__Work task__
Only the lines with "camera" in them need to be copied from the listing.

__Information__

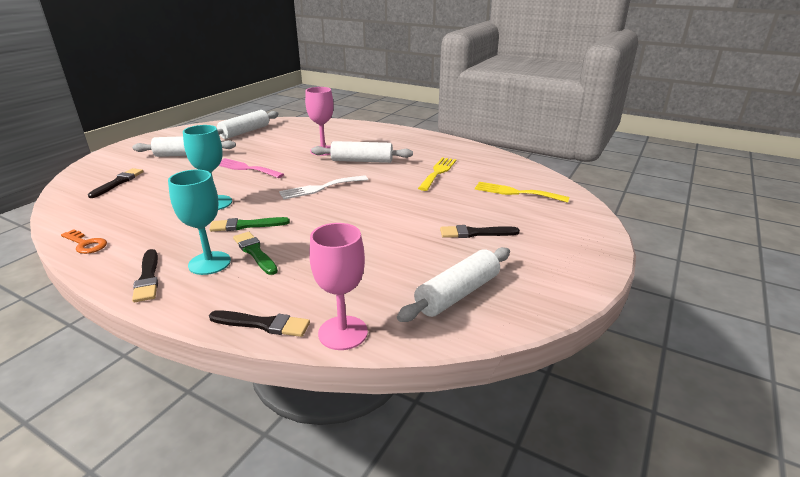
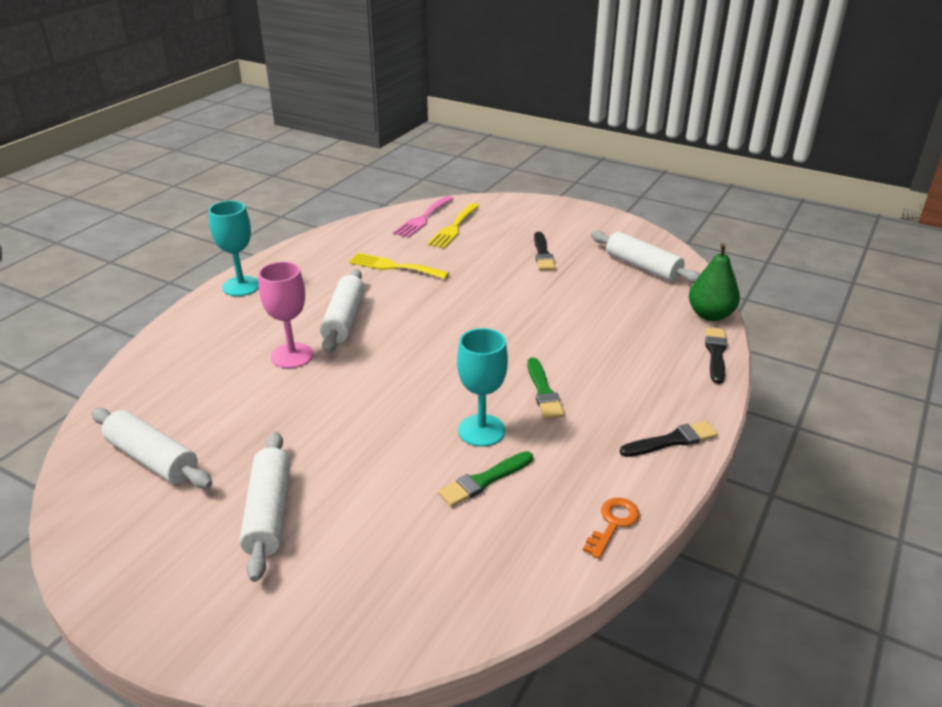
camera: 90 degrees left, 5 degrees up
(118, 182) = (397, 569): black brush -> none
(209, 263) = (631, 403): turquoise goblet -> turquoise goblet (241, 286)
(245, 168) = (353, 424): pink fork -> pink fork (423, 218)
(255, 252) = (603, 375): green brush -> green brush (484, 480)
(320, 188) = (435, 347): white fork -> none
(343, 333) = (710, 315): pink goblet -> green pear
==
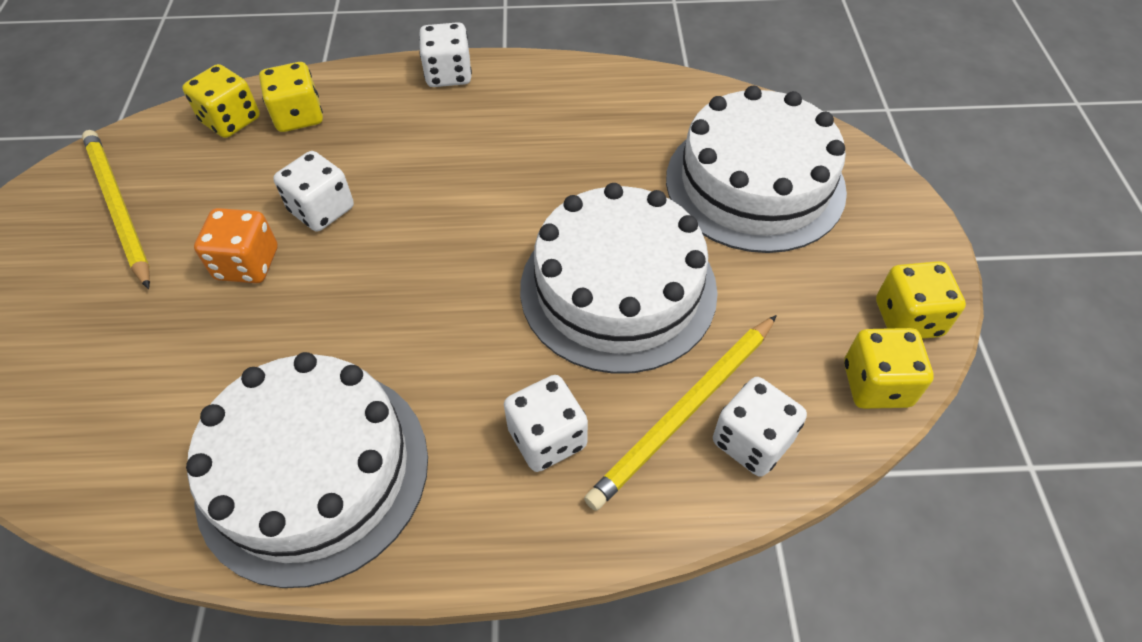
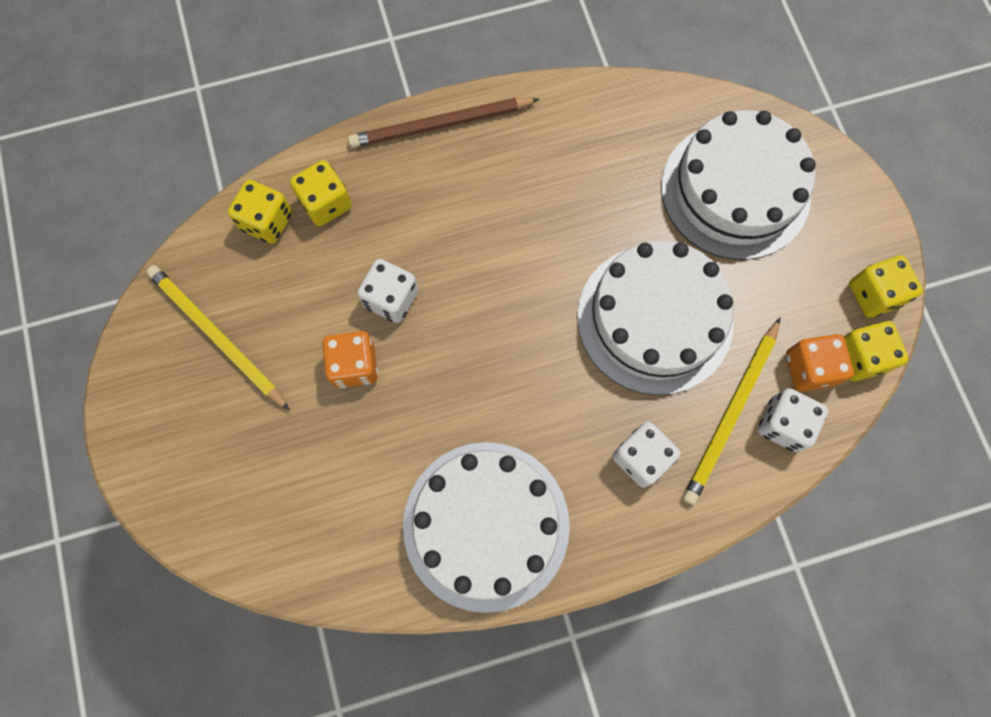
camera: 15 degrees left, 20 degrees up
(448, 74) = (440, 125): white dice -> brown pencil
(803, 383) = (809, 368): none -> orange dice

__Finished exercise__
camera: 90 degrees left, 5 degrees up
camera: 15 degrees left, 20 degrees up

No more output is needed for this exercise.